(Collected data entries)
Segment Open

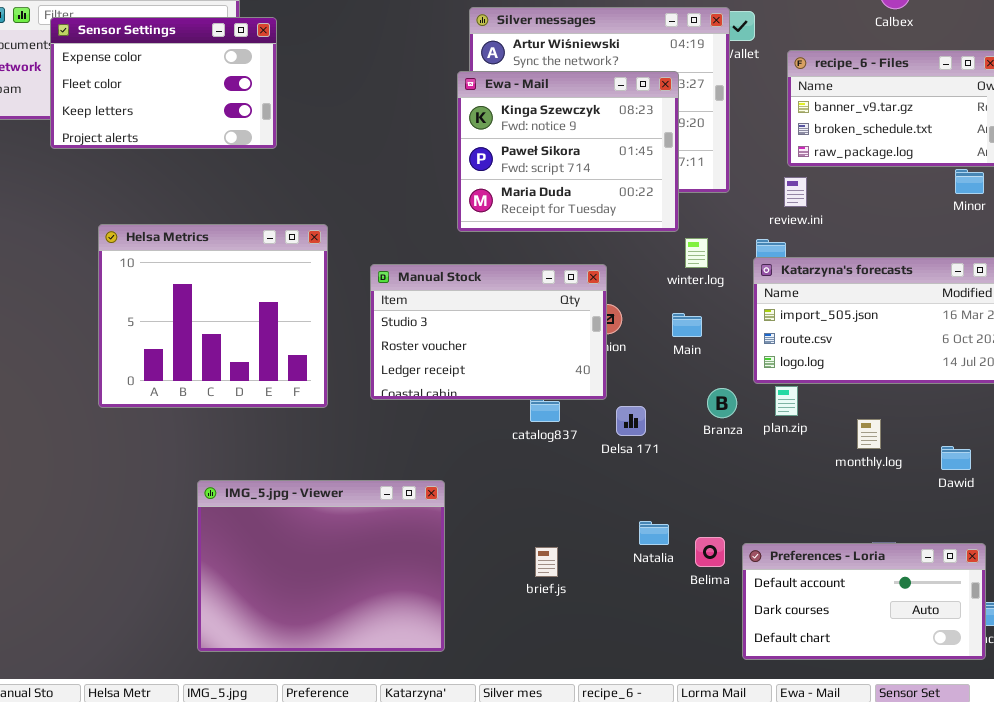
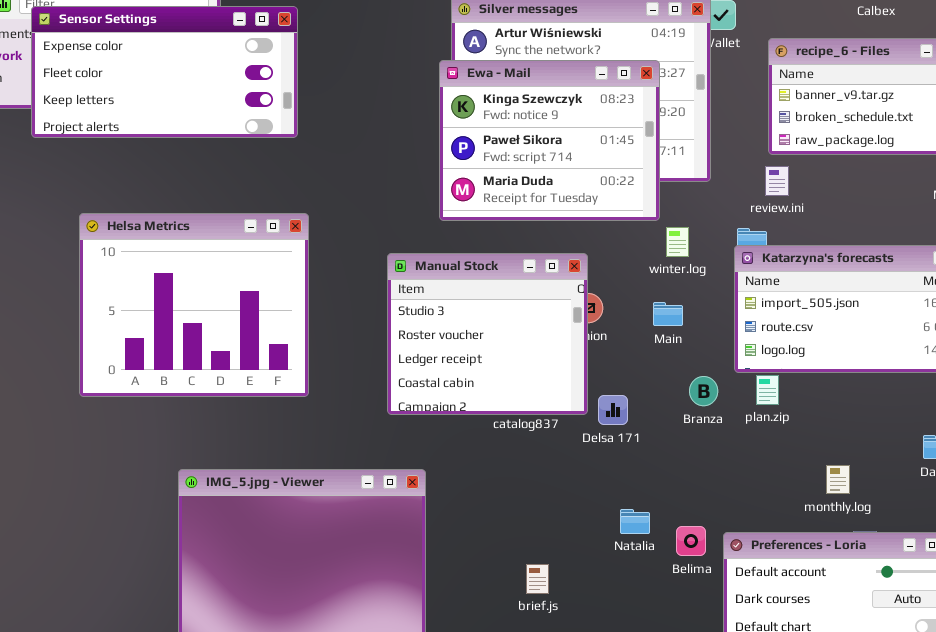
Sensor Settings: [50,17,277,149] -> [31,6,298,138], resized
Manual Stock: [370,264,607,400] -> [387,253,588,415], resized
monthly.log: [857,419,881,449] -> [826,465,850,494], moved
brief.js: [535,547,558,577] -> [526,564,549,594], moved

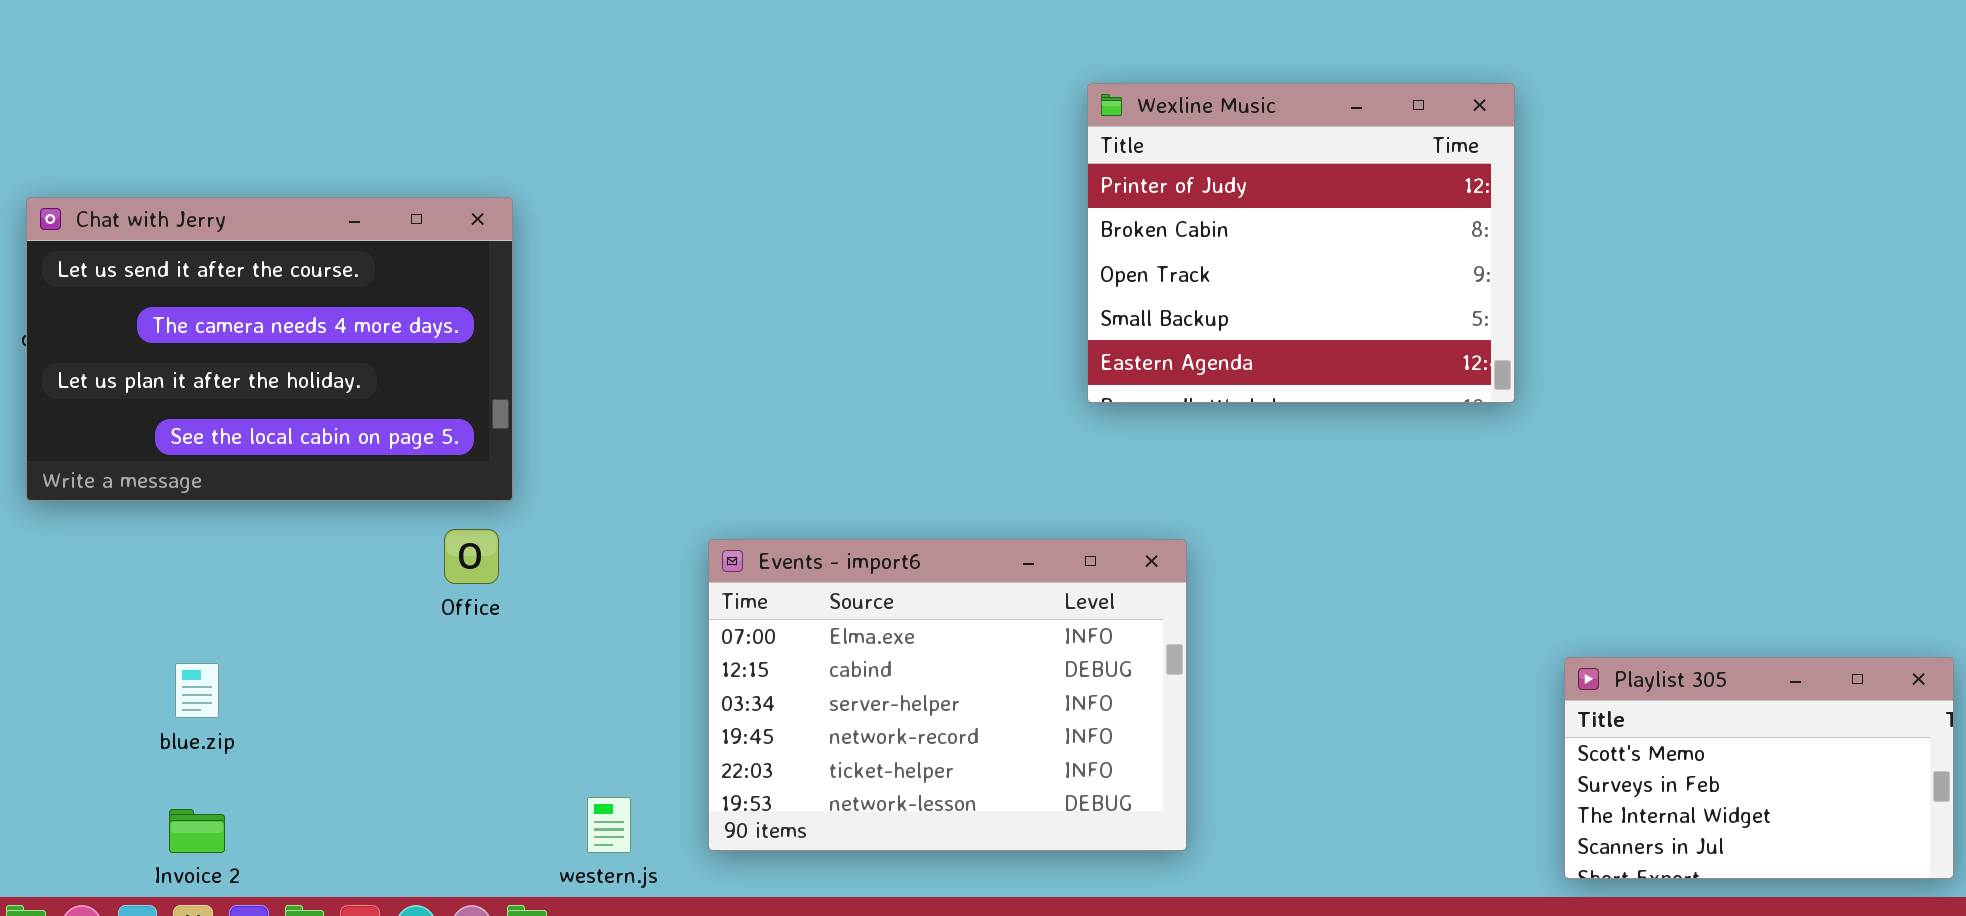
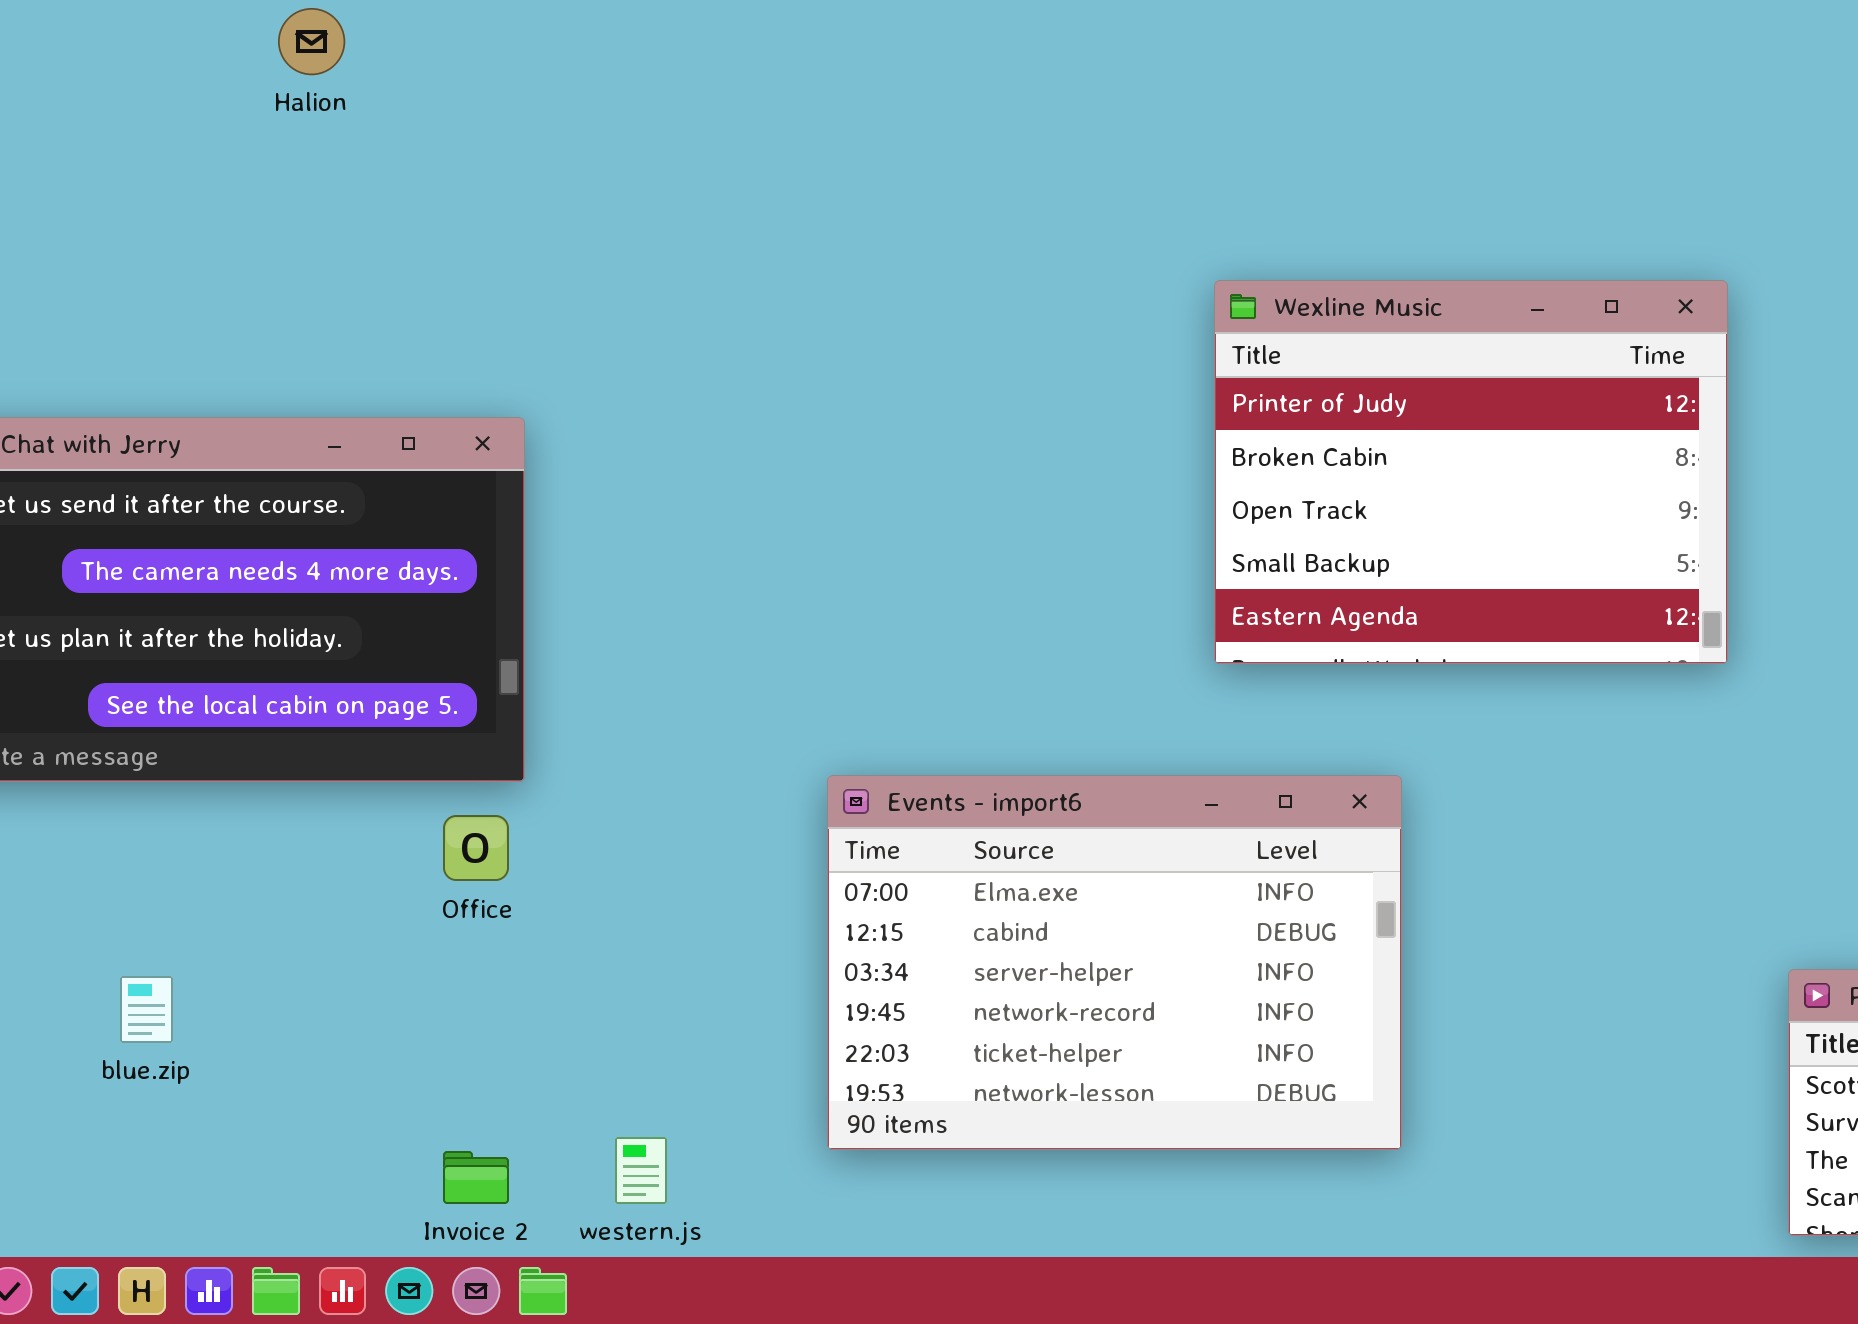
Events - import6: [708,539,1187,851] -> [827,775,1402,1150], moved
Invoice 2: [169,809,225,853] -> [443,1151,509,1204], moved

Segment Closed

Exercise details: Among the entries, find each line that includes the string "resized" and copy it.

Result:
Sensor Settings: [50,17,277,149] -> [31,6,298,138], resized
Manual Stock: [370,264,607,400] -> [387,253,588,415], resized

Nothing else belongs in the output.